- [TAREA BREVE] Muestra, copiadas sin cambios, todas las líneas de los registros que contengan la palabra "yellow". Se distinguen mayúsculas y minúsculas.

- [REGISTROS DISPONIBLES]
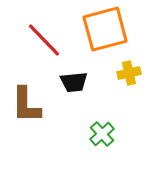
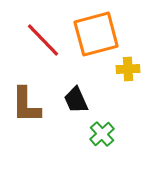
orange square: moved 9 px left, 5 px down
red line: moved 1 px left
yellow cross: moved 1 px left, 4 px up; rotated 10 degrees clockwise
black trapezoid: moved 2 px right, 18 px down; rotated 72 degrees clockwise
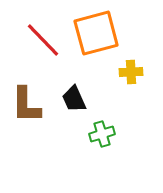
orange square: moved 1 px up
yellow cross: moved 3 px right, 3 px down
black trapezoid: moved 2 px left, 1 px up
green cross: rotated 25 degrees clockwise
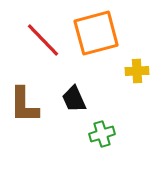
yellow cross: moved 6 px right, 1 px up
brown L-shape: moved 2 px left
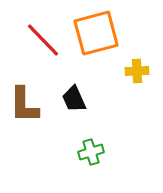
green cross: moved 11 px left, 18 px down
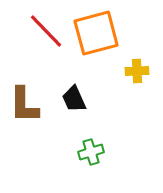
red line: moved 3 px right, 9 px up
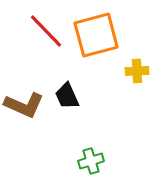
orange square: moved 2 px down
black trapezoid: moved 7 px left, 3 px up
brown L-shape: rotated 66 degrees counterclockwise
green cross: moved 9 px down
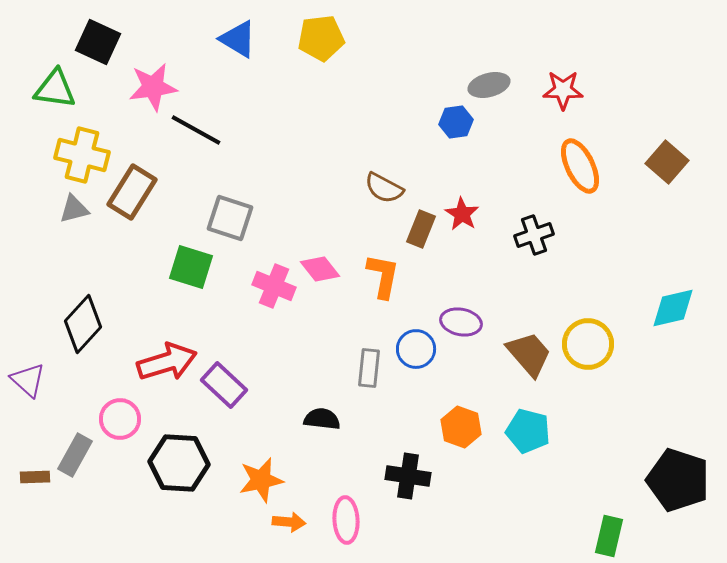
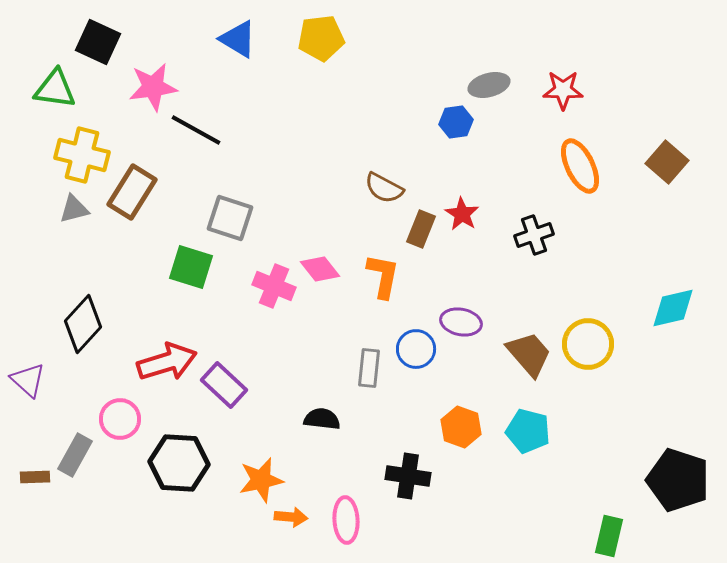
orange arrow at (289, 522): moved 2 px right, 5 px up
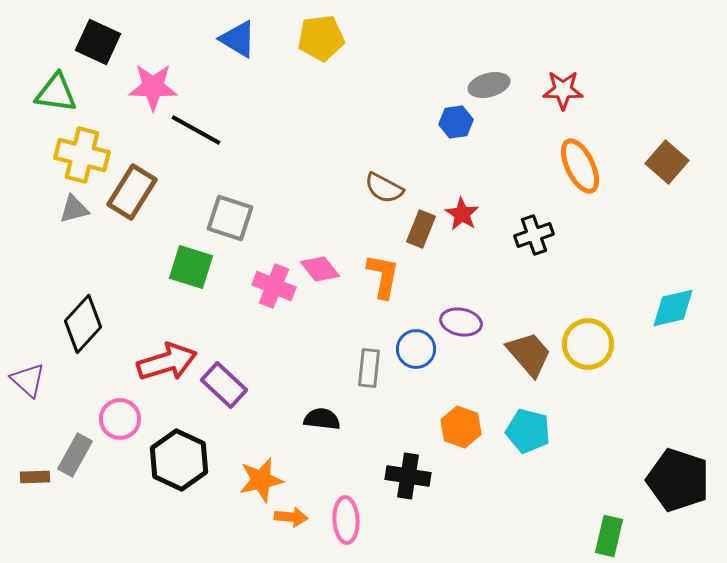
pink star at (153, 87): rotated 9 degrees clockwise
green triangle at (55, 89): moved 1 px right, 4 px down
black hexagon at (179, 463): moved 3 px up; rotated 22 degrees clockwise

- [EL RESULTADO]
yellow cross: moved 1 px left, 4 px up; rotated 10 degrees clockwise
yellow cross: moved 3 px right, 3 px down
yellow cross: moved 6 px right, 1 px up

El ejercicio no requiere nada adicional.